==== GIVEN RECORDS ====
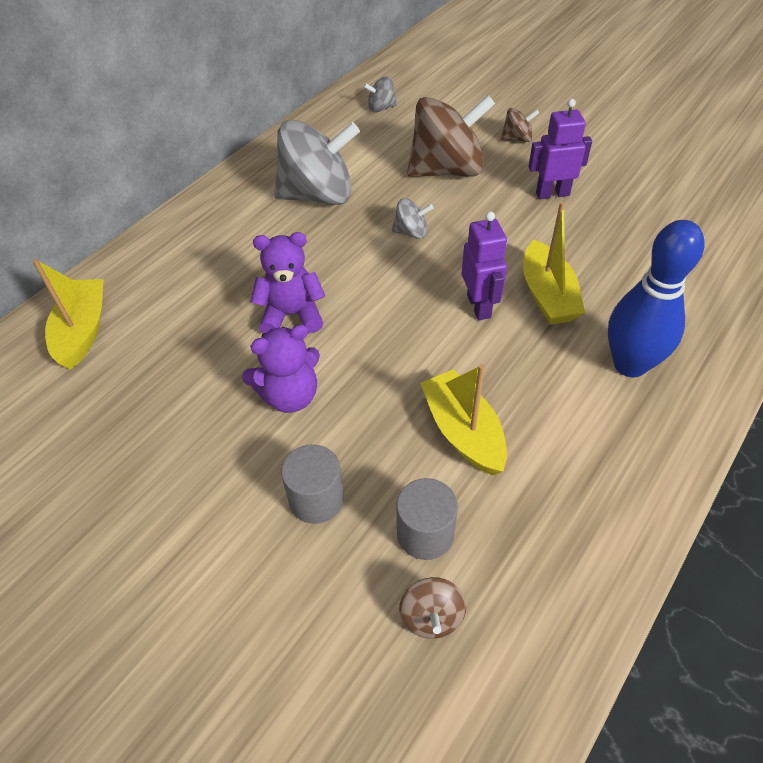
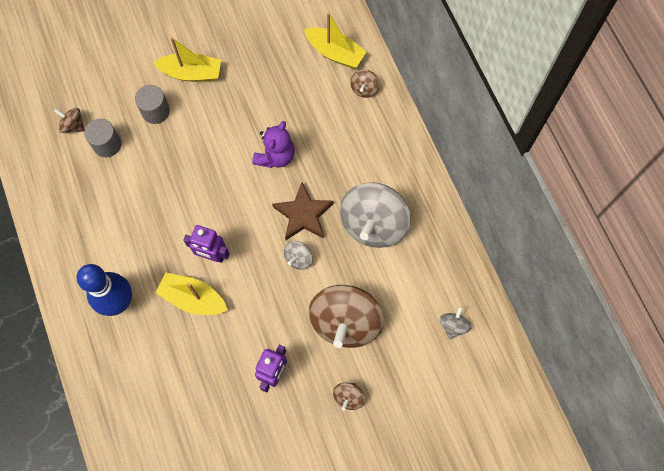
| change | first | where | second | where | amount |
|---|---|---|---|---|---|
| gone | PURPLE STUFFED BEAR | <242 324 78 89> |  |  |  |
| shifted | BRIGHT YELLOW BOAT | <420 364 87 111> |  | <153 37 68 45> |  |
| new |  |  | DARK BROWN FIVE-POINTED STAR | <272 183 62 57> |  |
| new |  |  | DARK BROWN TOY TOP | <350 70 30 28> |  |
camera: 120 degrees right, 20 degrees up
====
## [YOUR TASK]
Among the records above, find the lines where the word "BROWN" appears and copy them.

## [EXERCISE ANSWER]
| new |  |  | DARK BROWN FIVE-POINTED STAR | <272 183 62 57> |  |
| new |  |  | DARK BROWN TOY TOP | <350 70 30 28> |  |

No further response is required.